Take the entries below and print, exactly, the stretch from the line containing "camera: 30 degrees right, 15 degrees down" through the line containing "(822, 186) = (971, 324): black", both included.

──────── RECORDS

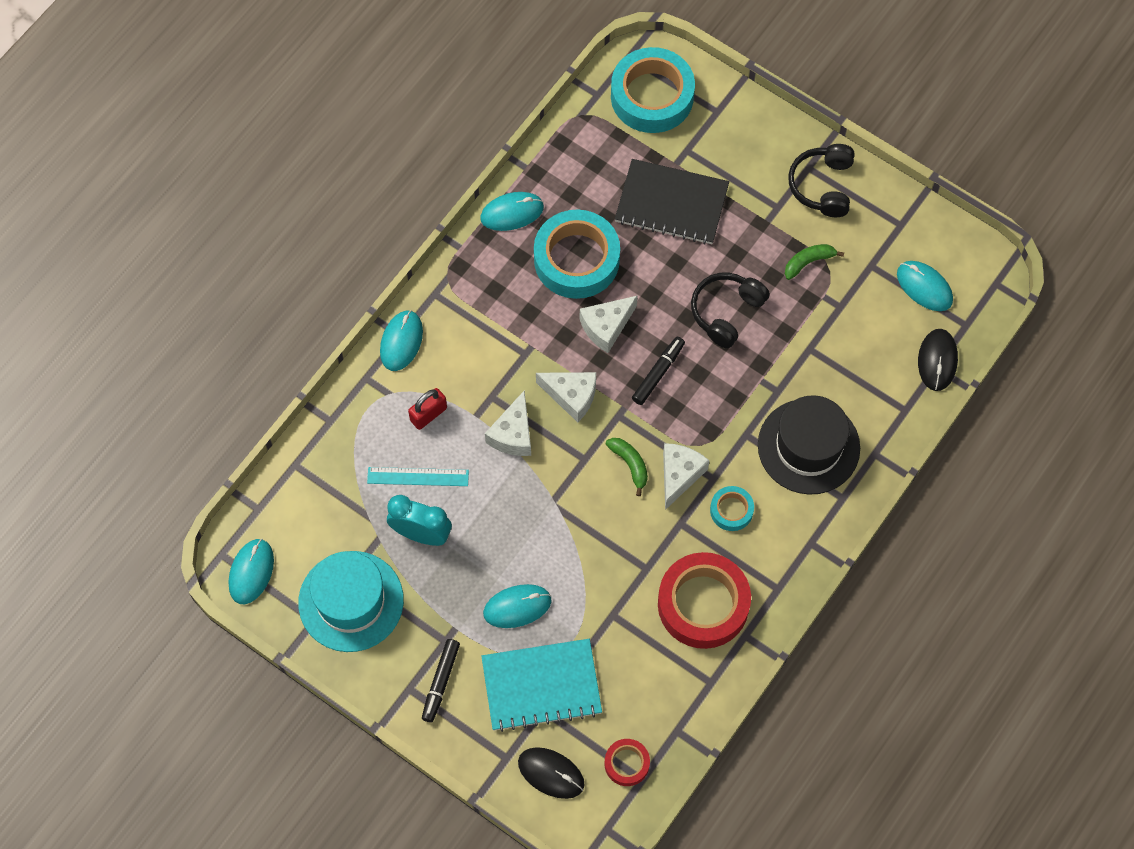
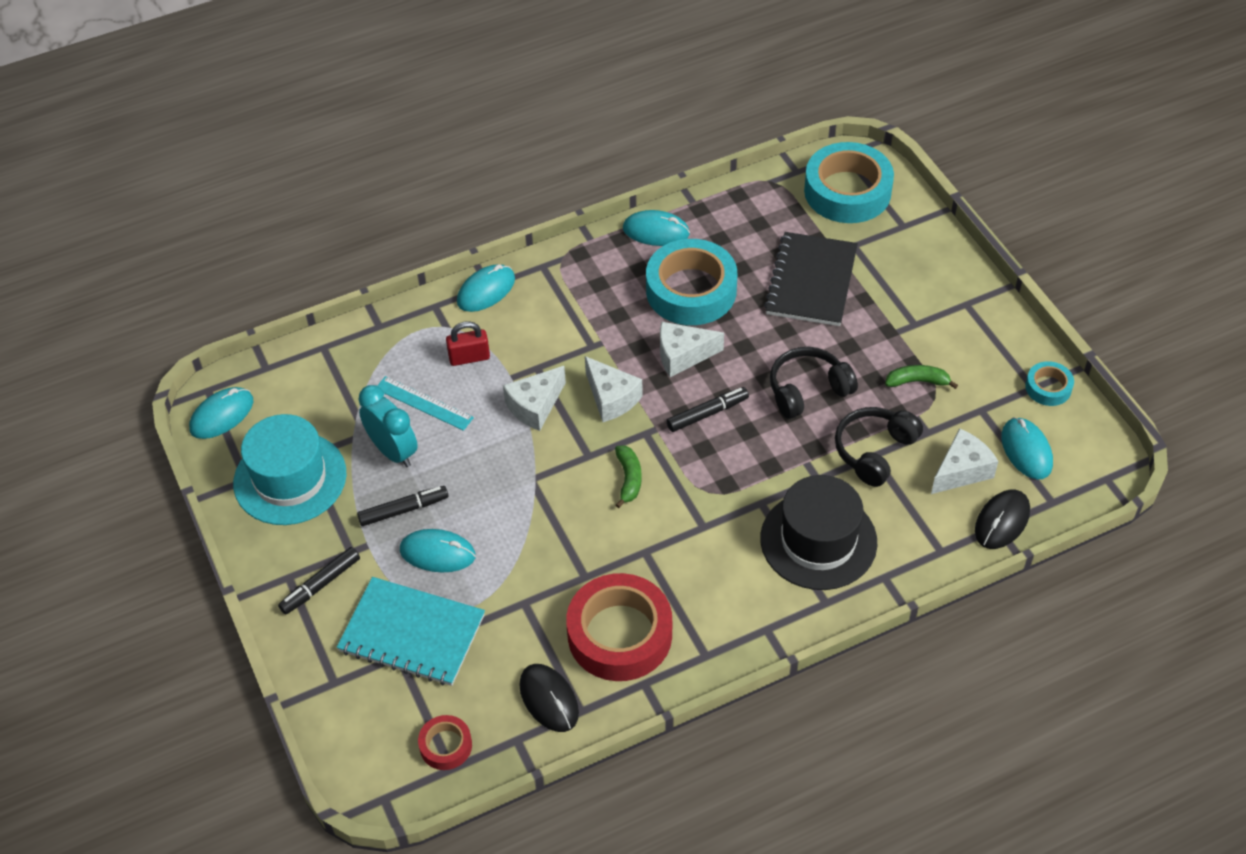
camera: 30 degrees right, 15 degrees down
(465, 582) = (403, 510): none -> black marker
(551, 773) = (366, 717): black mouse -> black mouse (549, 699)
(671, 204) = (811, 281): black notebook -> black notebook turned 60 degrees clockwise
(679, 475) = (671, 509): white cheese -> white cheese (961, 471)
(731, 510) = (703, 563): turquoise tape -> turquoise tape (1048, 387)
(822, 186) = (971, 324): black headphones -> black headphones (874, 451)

────────────────
──────── RECORDS

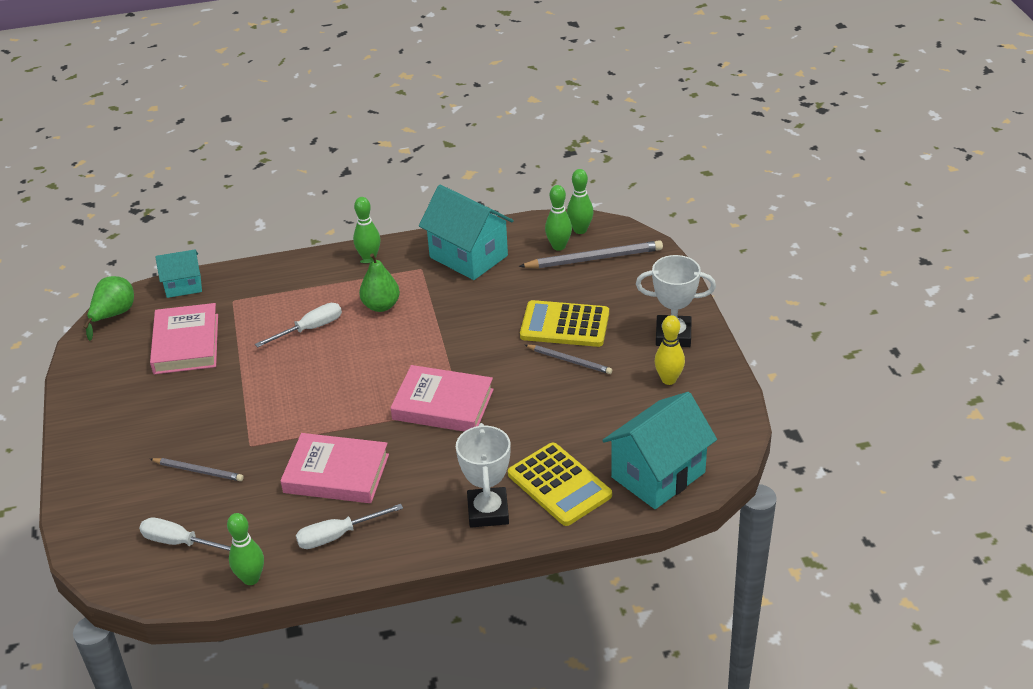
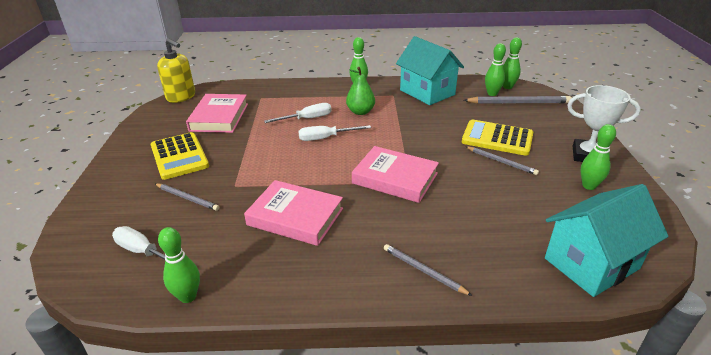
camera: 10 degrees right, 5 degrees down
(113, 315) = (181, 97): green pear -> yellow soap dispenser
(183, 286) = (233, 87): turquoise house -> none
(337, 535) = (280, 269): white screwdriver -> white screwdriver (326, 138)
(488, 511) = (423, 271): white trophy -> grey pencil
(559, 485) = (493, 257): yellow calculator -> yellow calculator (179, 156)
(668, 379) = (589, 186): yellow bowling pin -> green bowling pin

────────────────
──────── RECORDS

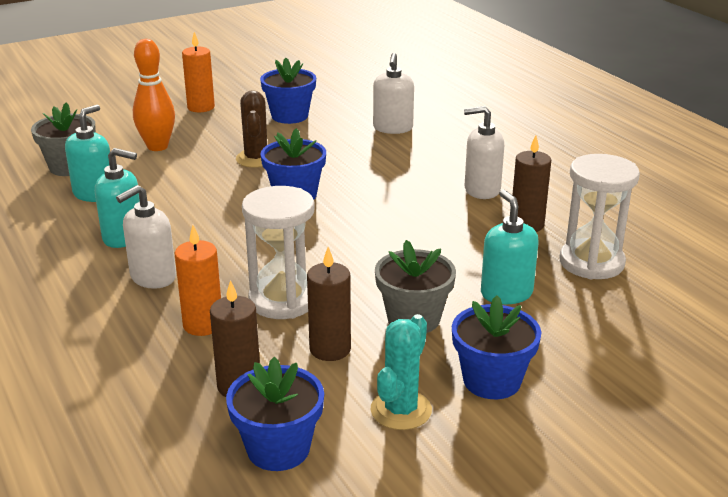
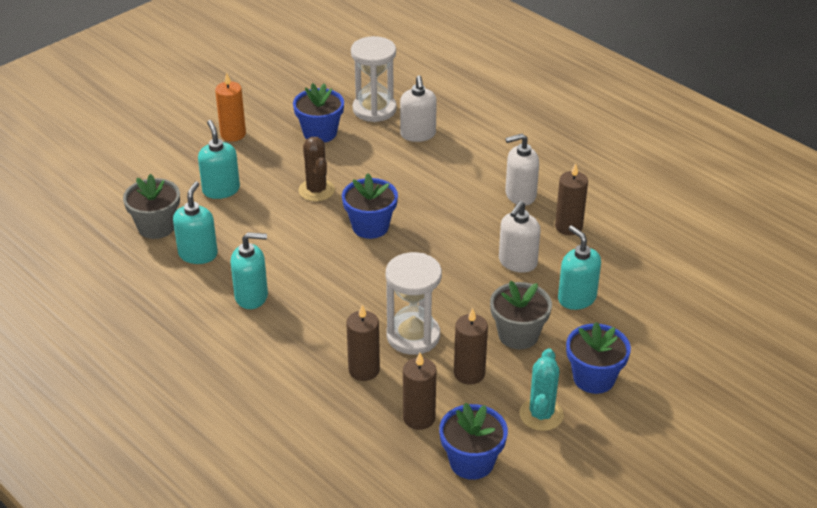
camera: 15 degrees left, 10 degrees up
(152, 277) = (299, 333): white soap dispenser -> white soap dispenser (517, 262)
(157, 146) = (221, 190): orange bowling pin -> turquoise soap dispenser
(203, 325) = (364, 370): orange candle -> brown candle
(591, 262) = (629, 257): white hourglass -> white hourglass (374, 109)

────────────────

» **YOUR SOLUTION**:
camera: 30 degrees right, 15 degrees down
(465, 582) = (403, 510): none -> black marker
(551, 773) = (366, 717): black mouse -> black mouse (549, 699)
(671, 204) = (811, 281): black notebook -> black notebook turned 60 degrees clockwise
(679, 475) = (671, 509): white cheese -> white cheese (961, 471)
(731, 510) = (703, 563): turquoise tape -> turquoise tape (1048, 387)
(822, 186) = (971, 324): black headphones -> black headphones (874, 451)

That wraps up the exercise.